◆ **Brief**
What is needed is an exact copy of every record.

[Before-and-after object listings]
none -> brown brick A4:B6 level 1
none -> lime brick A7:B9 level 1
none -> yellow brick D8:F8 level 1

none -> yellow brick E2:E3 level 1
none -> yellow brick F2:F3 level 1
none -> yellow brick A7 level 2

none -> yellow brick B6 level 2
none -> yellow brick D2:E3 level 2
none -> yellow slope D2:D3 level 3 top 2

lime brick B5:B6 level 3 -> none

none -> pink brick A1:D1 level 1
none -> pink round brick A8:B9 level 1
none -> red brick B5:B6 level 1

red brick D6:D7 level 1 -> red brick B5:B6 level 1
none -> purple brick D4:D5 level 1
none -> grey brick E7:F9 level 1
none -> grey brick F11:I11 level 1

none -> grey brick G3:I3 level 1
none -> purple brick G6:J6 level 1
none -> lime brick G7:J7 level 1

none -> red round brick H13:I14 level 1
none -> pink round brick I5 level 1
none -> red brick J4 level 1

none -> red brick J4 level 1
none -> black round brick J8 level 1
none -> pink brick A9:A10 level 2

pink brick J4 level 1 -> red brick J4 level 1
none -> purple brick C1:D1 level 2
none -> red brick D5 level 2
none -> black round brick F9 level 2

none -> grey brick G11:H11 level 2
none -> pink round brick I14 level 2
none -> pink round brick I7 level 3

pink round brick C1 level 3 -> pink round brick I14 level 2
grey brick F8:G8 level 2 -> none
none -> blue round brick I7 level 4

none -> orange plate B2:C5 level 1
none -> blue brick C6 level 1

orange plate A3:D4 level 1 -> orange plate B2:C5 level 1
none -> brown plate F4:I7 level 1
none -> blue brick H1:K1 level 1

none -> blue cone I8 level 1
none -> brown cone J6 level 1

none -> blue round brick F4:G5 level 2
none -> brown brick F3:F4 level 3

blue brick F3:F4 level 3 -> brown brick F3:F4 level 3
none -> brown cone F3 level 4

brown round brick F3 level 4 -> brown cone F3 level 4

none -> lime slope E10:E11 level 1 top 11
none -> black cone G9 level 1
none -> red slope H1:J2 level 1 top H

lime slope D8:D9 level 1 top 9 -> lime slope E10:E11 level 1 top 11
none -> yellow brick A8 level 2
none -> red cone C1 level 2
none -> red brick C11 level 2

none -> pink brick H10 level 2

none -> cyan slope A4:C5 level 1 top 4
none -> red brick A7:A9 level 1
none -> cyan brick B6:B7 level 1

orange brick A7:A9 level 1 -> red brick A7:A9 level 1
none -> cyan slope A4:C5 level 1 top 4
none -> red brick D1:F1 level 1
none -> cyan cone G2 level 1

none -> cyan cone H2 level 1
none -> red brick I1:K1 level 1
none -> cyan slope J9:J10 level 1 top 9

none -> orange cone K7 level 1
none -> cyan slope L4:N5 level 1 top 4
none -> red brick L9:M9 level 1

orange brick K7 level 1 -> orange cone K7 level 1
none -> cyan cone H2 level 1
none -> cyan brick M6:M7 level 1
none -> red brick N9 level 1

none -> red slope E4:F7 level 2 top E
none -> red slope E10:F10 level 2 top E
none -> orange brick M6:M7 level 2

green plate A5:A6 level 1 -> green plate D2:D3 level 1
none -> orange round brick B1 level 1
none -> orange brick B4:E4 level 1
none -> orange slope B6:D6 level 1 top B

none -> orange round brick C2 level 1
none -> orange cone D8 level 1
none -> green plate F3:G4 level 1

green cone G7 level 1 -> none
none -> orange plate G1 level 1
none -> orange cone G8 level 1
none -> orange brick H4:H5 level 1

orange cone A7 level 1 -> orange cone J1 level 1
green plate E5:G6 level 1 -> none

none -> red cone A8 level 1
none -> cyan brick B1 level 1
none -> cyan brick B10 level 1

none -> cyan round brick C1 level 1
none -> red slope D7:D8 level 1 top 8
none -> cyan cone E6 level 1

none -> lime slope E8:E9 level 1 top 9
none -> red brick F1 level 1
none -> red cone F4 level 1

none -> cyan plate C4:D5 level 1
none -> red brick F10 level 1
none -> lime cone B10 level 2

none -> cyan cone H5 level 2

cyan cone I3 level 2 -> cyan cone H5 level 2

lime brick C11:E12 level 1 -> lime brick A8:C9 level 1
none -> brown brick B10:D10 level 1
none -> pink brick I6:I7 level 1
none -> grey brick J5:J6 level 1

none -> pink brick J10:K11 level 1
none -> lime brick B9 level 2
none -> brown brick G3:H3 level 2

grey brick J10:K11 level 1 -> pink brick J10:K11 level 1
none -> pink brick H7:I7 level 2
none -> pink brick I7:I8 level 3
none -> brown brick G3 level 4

◆ **Your solution**
none -> brown brick A4:B6 level 1
none -> lime brick A7:B9 level 1
none -> yellow brick D8:F8 level 1

none -> yellow brick E2:E3 level 1
none -> yellow brick F2:F3 level 1
none -> yellow brick A7 level 2

none -> yellow brick B6 level 2
none -> yellow brick D2:E3 level 2
none -> yellow slope D2:D3 level 3 top 2

lime brick B5:B6 level 3 -> none

none -> pink brick A1:D1 level 1
none -> pink round brick A8:B9 level 1
none -> red brick B5:B6 level 1

red brick D6:D7 level 1 -> red brick B5:B6 level 1
none -> purple brick D4:D5 level 1
none -> grey brick E7:F9 level 1
none -> grey brick F11:I11 level 1

none -> grey brick G3:I3 level 1
none -> purple brick G6:J6 level 1
none -> lime brick G7:J7 level 1

none -> red round brick H13:I14 level 1
none -> pink round brick I5 level 1
none -> red brick J4 level 1

none -> red brick J4 level 1
none -> black round brick J8 level 1
none -> pink brick A9:A10 level 2

pink brick J4 level 1 -> red brick J4 level 1
none -> purple brick C1:D1 level 2
none -> red brick D5 level 2
none -> black round brick F9 level 2

none -> grey brick G11:H11 level 2
none -> pink round brick I14 level 2
none -> pink round brick I7 level 3

pink round brick C1 level 3 -> pink round brick I14 level 2
grey brick F8:G8 level 2 -> none
none -> blue round brick I7 level 4

none -> orange plate B2:C5 level 1
none -> blue brick C6 level 1

orange plate A3:D4 level 1 -> orange plate B2:C5 level 1
none -> brown plate F4:I7 level 1
none -> blue brick H1:K1 level 1

none -> blue cone I8 level 1
none -> brown cone J6 level 1

none -> blue round brick F4:G5 level 2
none -> brown brick F3:F4 level 3

blue brick F3:F4 level 3 -> brown brick F3:F4 level 3
none -> brown cone F3 level 4

brown round brick F3 level 4 -> brown cone F3 level 4

none -> lime slope E10:E11 level 1 top 11
none -> black cone G9 level 1
none -> red slope H1:J2 level 1 top H

lime slope D8:D9 level 1 top 9 -> lime slope E10:E11 level 1 top 11
none -> yellow brick A8 level 2
none -> red cone C1 level 2
none -> red brick C11 level 2

none -> pink brick H10 level 2

none -> cyan slope A4:C5 level 1 top 4
none -> red brick A7:A9 level 1
none -> cyan brick B6:B7 level 1

orange brick A7:A9 level 1 -> red brick A7:A9 level 1
none -> cyan slope A4:C5 level 1 top 4
none -> red brick D1:F1 level 1
none -> cyan cone G2 level 1

none -> cyan cone H2 level 1
none -> red brick I1:K1 level 1
none -> cyan slope J9:J10 level 1 top 9

none -> orange cone K7 level 1
none -> cyan slope L4:N5 level 1 top 4
none -> red brick L9:M9 level 1

orange brick K7 level 1 -> orange cone K7 level 1
none -> cyan cone H2 level 1
none -> cyan brick M6:M7 level 1
none -> red brick N9 level 1

none -> red slope E4:F7 level 2 top E
none -> red slope E10:F10 level 2 top E
none -> orange brick M6:M7 level 2

green plate A5:A6 level 1 -> green plate D2:D3 level 1
none -> orange round brick B1 level 1
none -> orange brick B4:E4 level 1
none -> orange slope B6:D6 level 1 top B

none -> orange round brick C2 level 1
none -> orange cone D8 level 1
none -> green plate F3:G4 level 1

green cone G7 level 1 -> none
none -> orange plate G1 level 1
none -> orange cone G8 level 1
none -> orange brick H4:H5 level 1

orange cone A7 level 1 -> orange cone J1 level 1
green plate E5:G6 level 1 -> none

none -> red cone A8 level 1
none -> cyan brick B1 level 1
none -> cyan brick B10 level 1

none -> cyan round brick C1 level 1
none -> red slope D7:D8 level 1 top 8
none -> cyan cone E6 level 1

none -> lime slope E8:E9 level 1 top 9
none -> red brick F1 level 1
none -> red cone F4 level 1

none -> cyan plate C4:D5 level 1
none -> red brick F10 level 1
none -> lime cone B10 level 2

none -> cyan cone H5 level 2

cyan cone I3 level 2 -> cyan cone H5 level 2

lime brick C11:E12 level 1 -> lime brick A8:C9 level 1
none -> brown brick B10:D10 level 1
none -> pink brick I6:I7 level 1
none -> grey brick J5:J6 level 1

none -> pink brick J10:K11 level 1
none -> lime brick B9 level 2
none -> brown brick G3:H3 level 2

grey brick J10:K11 level 1 -> pink brick J10:K11 level 1
none -> pink brick H7:I7 level 2
none -> pink brick I7:I8 level 3
none -> brown brick G3 level 4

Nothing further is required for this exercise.